> [EXERCISE AIM]
Return the data below exactly as given, except for the images.

> [MATERIAL TO PROCESS]
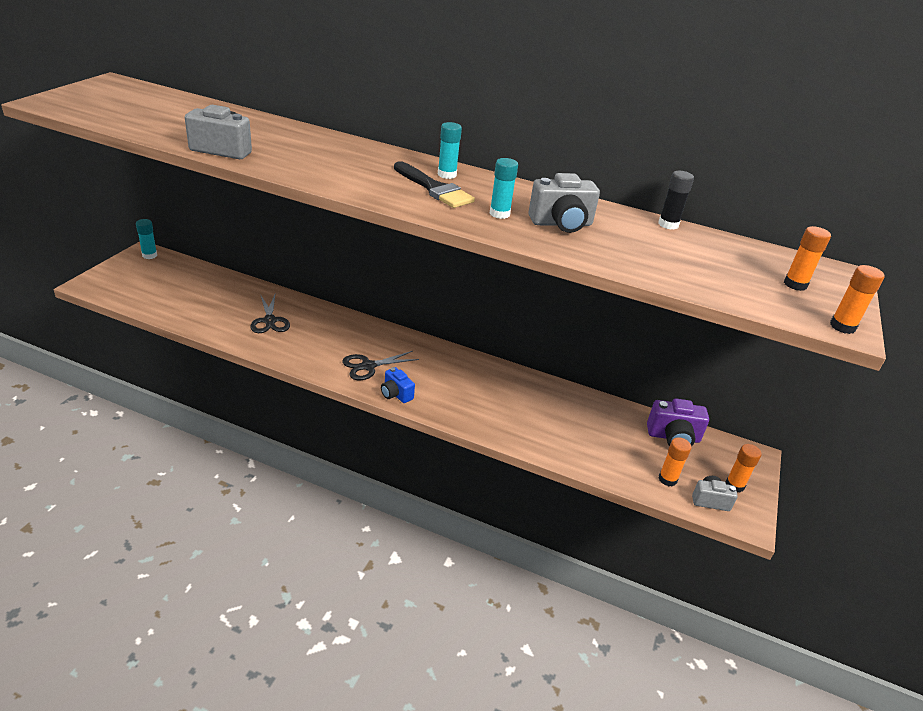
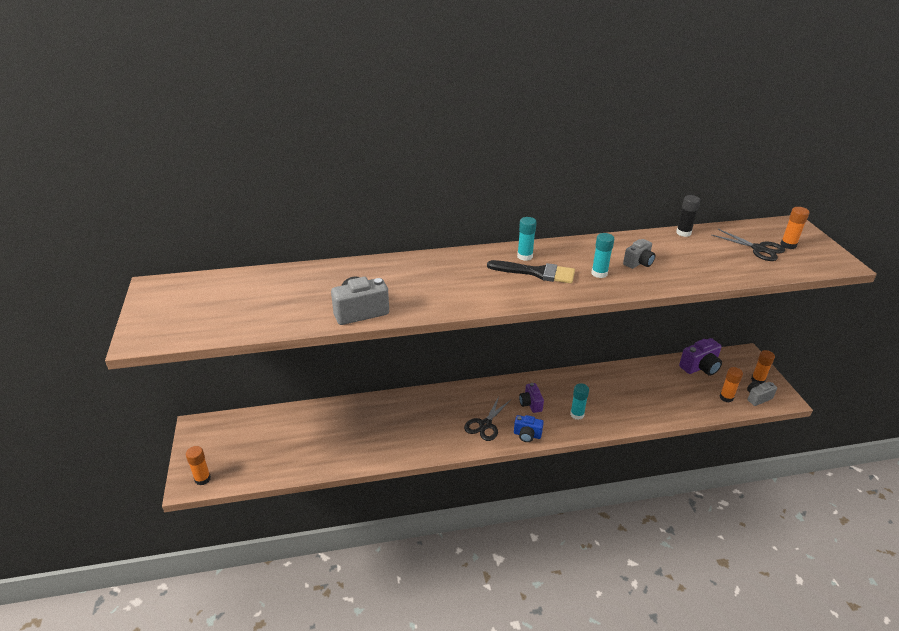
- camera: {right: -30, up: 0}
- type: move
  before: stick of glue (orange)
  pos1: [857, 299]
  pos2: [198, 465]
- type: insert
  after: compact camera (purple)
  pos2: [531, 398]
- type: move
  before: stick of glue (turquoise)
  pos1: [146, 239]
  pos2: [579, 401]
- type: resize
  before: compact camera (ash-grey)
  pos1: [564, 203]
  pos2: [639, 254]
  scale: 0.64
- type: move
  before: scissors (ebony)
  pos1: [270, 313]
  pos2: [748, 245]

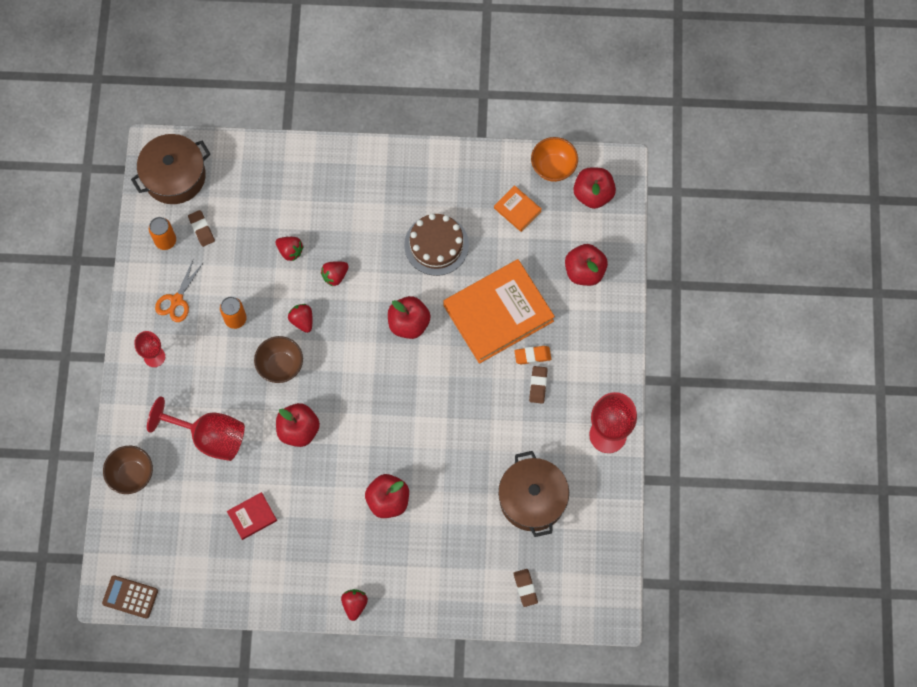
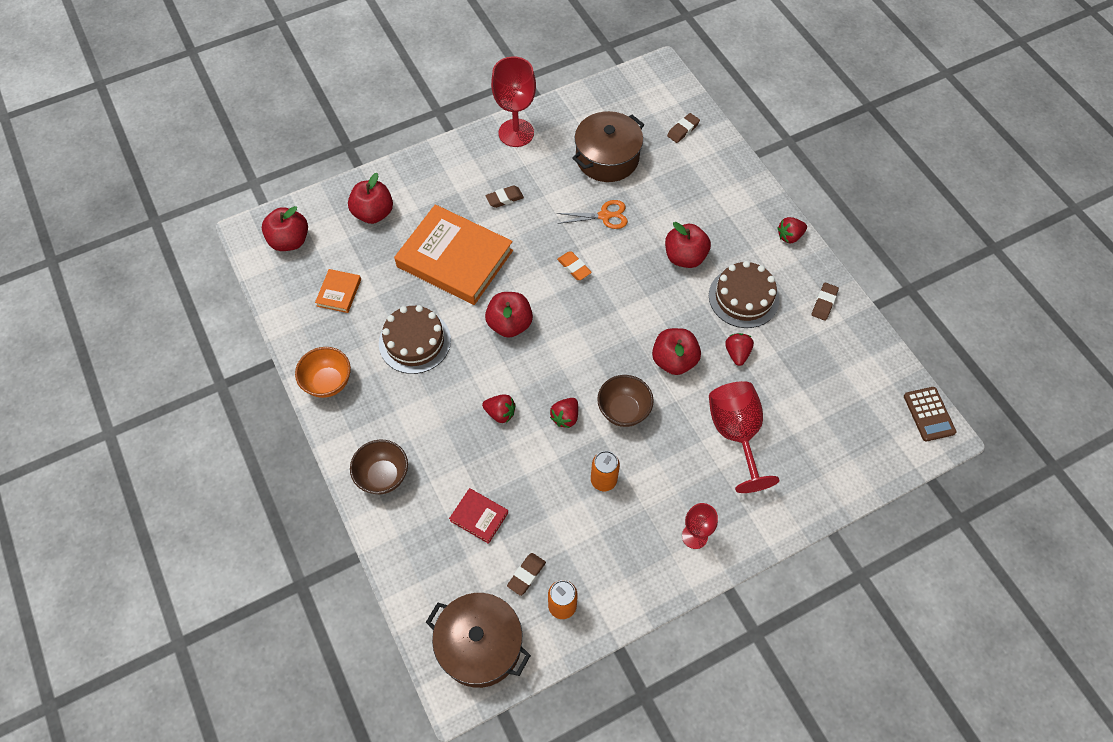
- camera: {right: -120, up: -10}
- type: move
  before: deep dish (orange)
  pos1: [554, 159]
  pos2: [323, 372]
- type: move
  before: deep dish (dark brown)
  pos1: [128, 470]
  pos2: [379, 467]
- type: move
  before: hardcover (scarlet)
  pos1: [252, 516]
  pos2: [478, 516]
- type: move
  before: scissors (orange)
  pos1: [179, 290]
  pos2: [592, 214]
- type: move
  before: eraser (orange)
  pos1: [532, 355]
  pos2: [574, 265]
- type: insert
  after: layer cake (dark brown)
  pos2: [744, 294]
- type: move
  before: berry (scarlet)
  pos1: [290, 249]
  pos2: [739, 349]
- type: insert
  after: eraser (dark brown)
  pos2: [825, 302]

> [SOLUTION TO THE EXERCISE]
- camera: {right: -30, up: 0}
- type: move
  before: stick of glue (orange)
  pos1: [857, 299]
  pos2: [198, 465]
- type: insert
  after: compact camera (purple)
  pos2: [531, 398]
- type: move
  before: stick of glue (turquoise)
  pos1: [146, 239]
  pos2: [579, 401]
- type: resize
  before: compact camera (ash-grey)
  pos1: [564, 203]
  pos2: [639, 254]
  scale: 0.64
- type: move
  before: scissors (ebony)
  pos1: [270, 313]
  pos2: [748, 245]

- camera: {right: -120, up: -10}
- type: move
  before: deep dish (orange)
  pos1: [554, 159]
  pos2: [323, 372]
- type: move
  before: deep dish (dark brown)
  pos1: [128, 470]
  pos2: [379, 467]
- type: move
  before: hardcover (scarlet)
  pos1: [252, 516]
  pos2: [478, 516]
- type: move
  before: scissors (orange)
  pos1: [179, 290]
  pos2: [592, 214]
- type: move
  before: eraser (orange)
  pos1: [532, 355]
  pos2: [574, 265]
- type: insert
  after: layer cake (dark brown)
  pos2: [744, 294]
- type: move
  before: berry (scarlet)
  pos1: [290, 249]
  pos2: [739, 349]
- type: insert
  after: eraser (dark brown)
  pos2: [825, 302]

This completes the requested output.